Activity:
Search the entries for the word "turned". Copy every line that holds it.

Records to use:
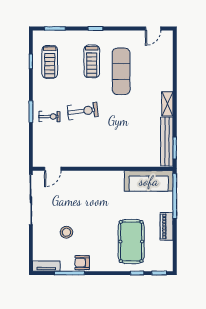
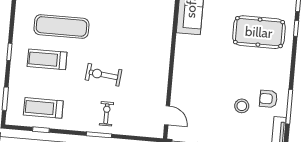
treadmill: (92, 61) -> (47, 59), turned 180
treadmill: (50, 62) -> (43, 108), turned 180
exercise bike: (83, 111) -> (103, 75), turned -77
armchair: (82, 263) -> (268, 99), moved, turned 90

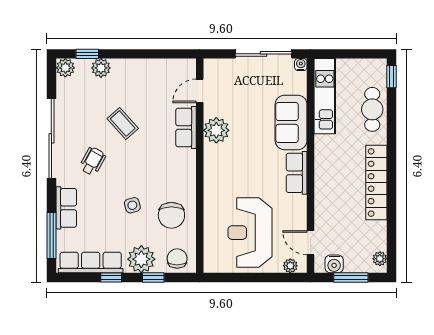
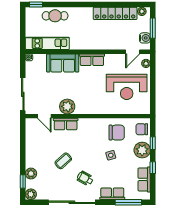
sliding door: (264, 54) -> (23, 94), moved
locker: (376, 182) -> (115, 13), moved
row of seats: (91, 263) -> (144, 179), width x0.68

...

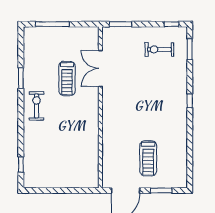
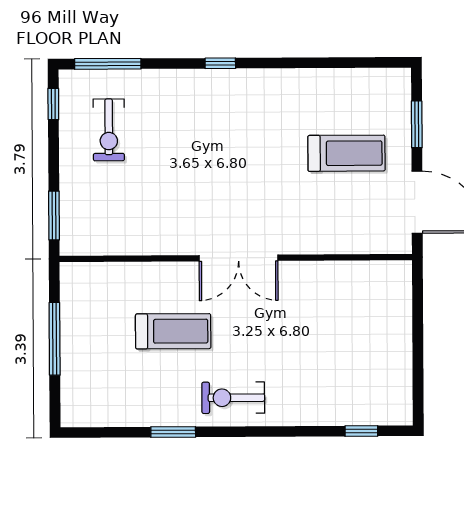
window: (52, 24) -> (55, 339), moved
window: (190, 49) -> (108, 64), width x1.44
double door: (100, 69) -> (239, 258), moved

Solution for this task:
treadmill: (92, 61) -> (47, 59), turned 180
treadmill: (50, 62) -> (43, 108), turned 180
exercise bike: (83, 111) -> (103, 75), turned -77
armchair: (82, 263) -> (268, 99), moved, turned 90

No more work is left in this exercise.